(Data items)
• • • • • • •

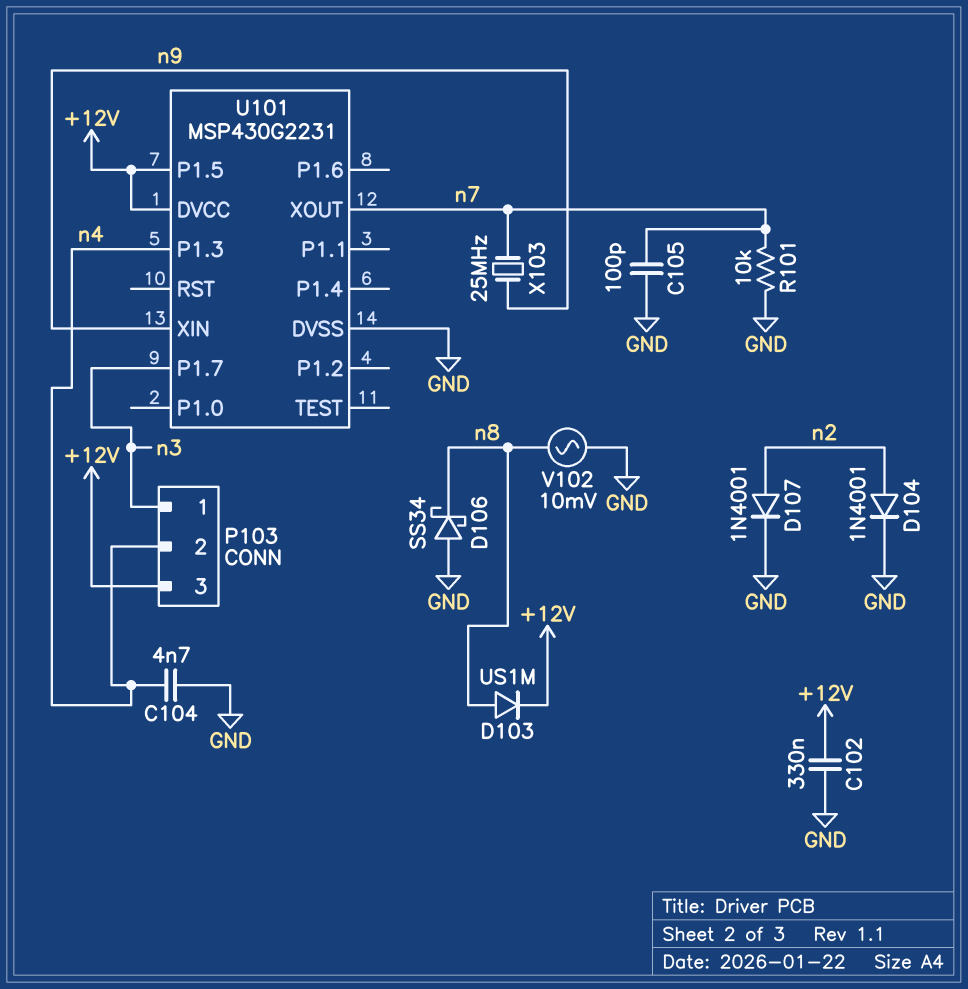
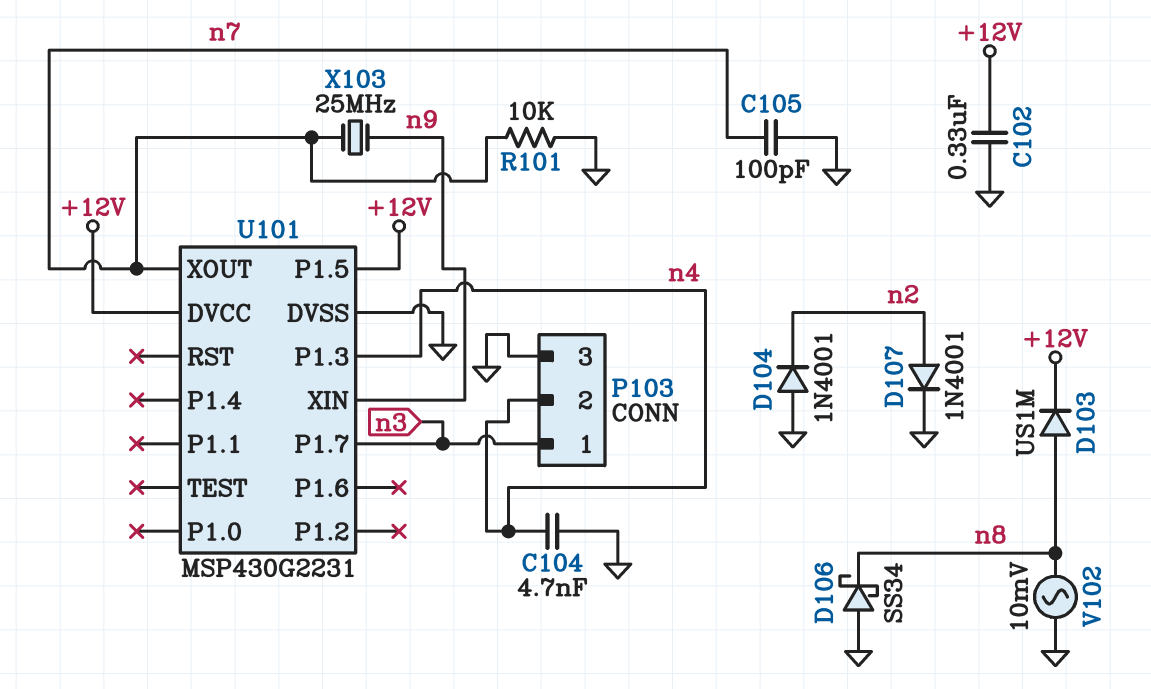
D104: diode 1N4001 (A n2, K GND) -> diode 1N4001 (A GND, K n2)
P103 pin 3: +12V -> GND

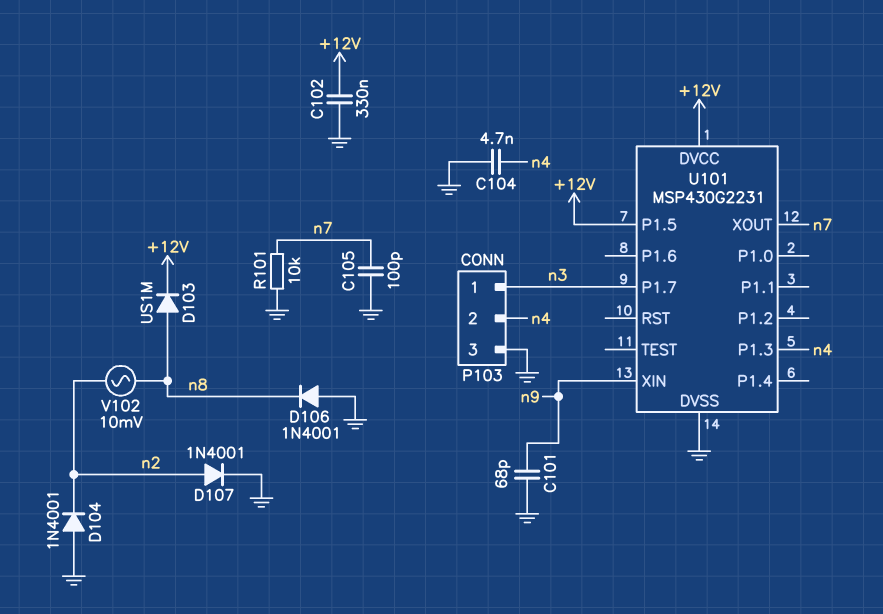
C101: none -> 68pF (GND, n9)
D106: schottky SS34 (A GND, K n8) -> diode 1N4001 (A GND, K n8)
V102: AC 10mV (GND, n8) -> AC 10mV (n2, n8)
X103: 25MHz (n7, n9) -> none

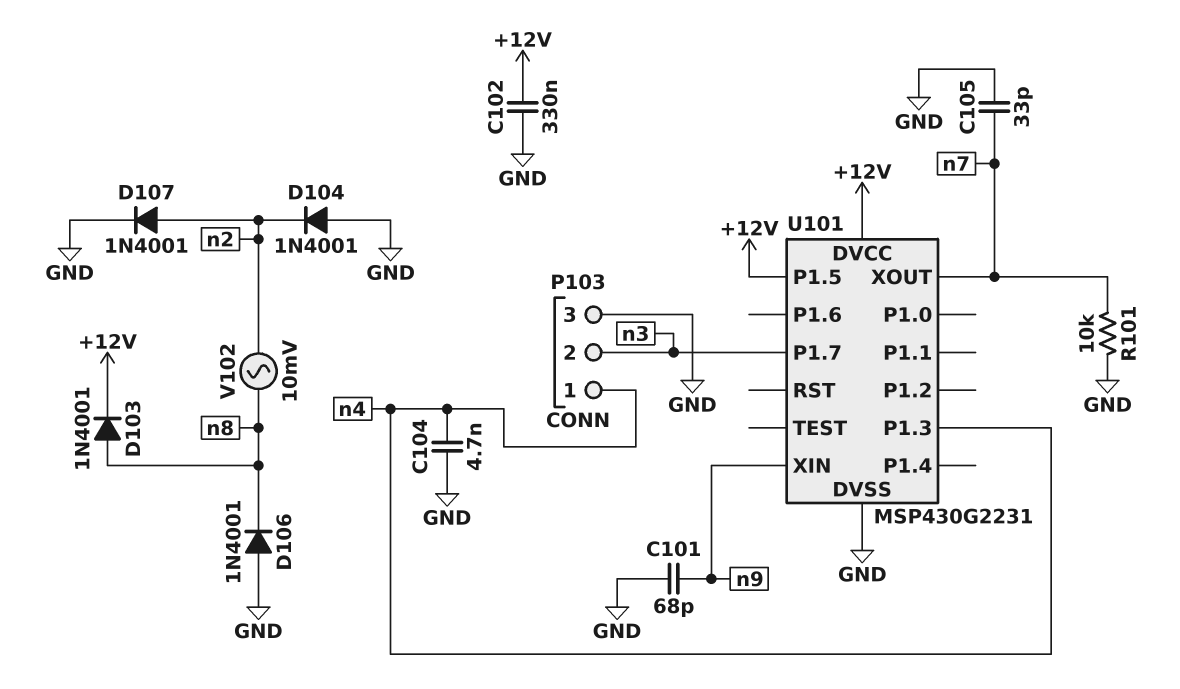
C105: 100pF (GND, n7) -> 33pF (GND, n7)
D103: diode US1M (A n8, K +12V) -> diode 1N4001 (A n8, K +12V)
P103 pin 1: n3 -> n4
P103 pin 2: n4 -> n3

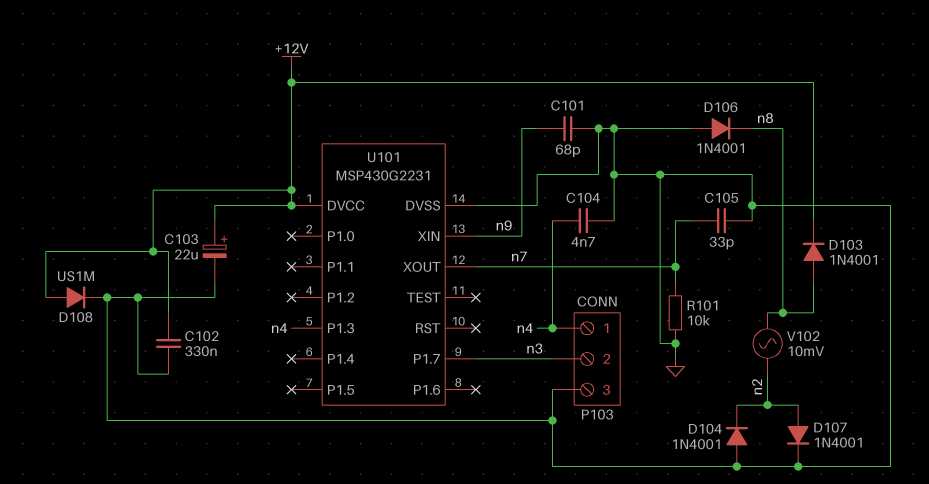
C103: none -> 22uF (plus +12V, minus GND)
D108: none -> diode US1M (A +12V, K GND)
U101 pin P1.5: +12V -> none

• • • • • • •

Task to carry out: From the opening line of the entries above to the line containing "X103: 25MHz (n7, n9) -> none", please transcribe each line exactly, skipping every picture.

Reply:
D104: diode 1N4001 (A n2, K GND) -> diode 1N4001 (A GND, K n2)
P103 pin 3: +12V -> GND

C101: none -> 68pF (GND, n9)
D106: schottky SS34 (A GND, K n8) -> diode 1N4001 (A GND, K n8)
V102: AC 10mV (GND, n8) -> AC 10mV (n2, n8)
X103: 25MHz (n7, n9) -> none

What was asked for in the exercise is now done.